Leave the images out. Give every line below again, precisely.

★ ★ ★

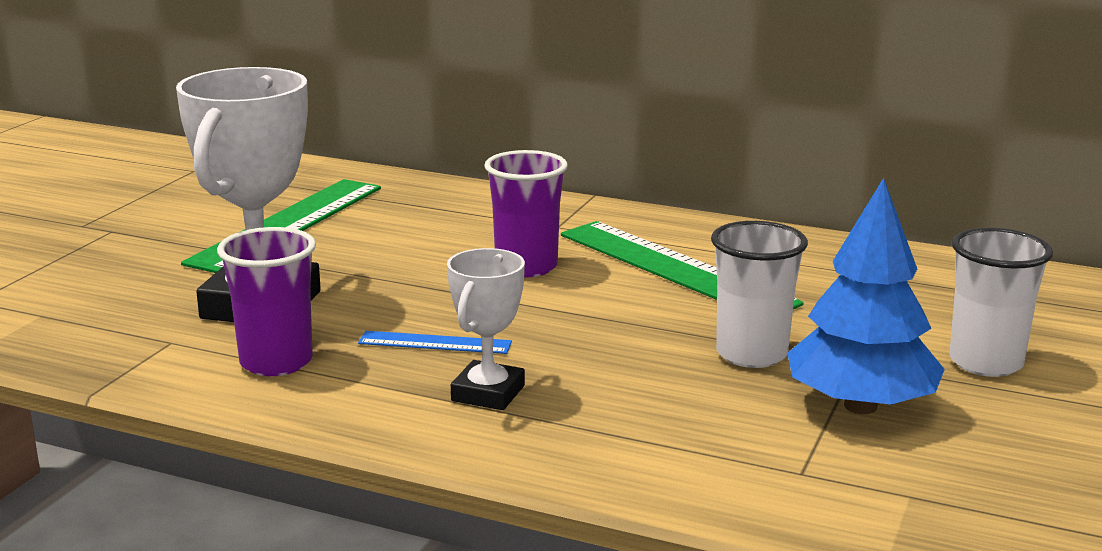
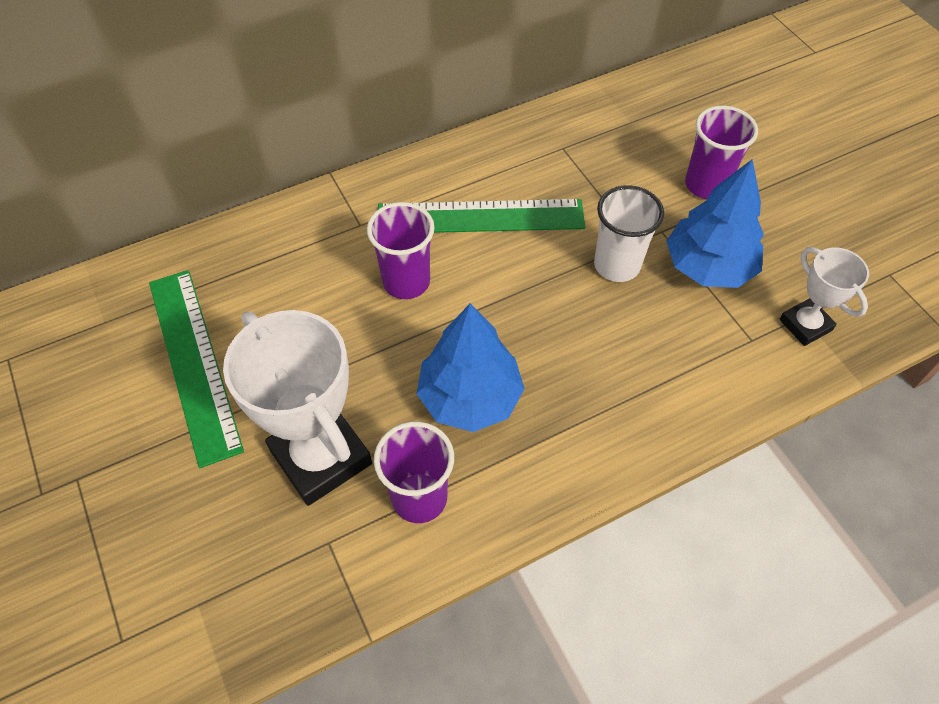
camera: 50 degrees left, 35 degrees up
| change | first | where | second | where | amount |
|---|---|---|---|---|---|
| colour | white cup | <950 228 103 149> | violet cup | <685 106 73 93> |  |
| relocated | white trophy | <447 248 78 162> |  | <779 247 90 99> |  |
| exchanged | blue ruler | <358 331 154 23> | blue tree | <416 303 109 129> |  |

★ ★ ★

RESPONSE TO THIS TASK ▸
camera: 50 degrees left, 35 degrees up
| change | first | where | second | where | amount |
|---|---|---|---|---|---|
| colour | white cup | <950 228 103 149> | violet cup | <685 106 73 93> |  |
| relocated | white trophy | <447 248 78 162> |  | <779 247 90 99> |  |
| exchanged | blue ruler | <358 331 154 23> | blue tree | <416 303 109 129> |  |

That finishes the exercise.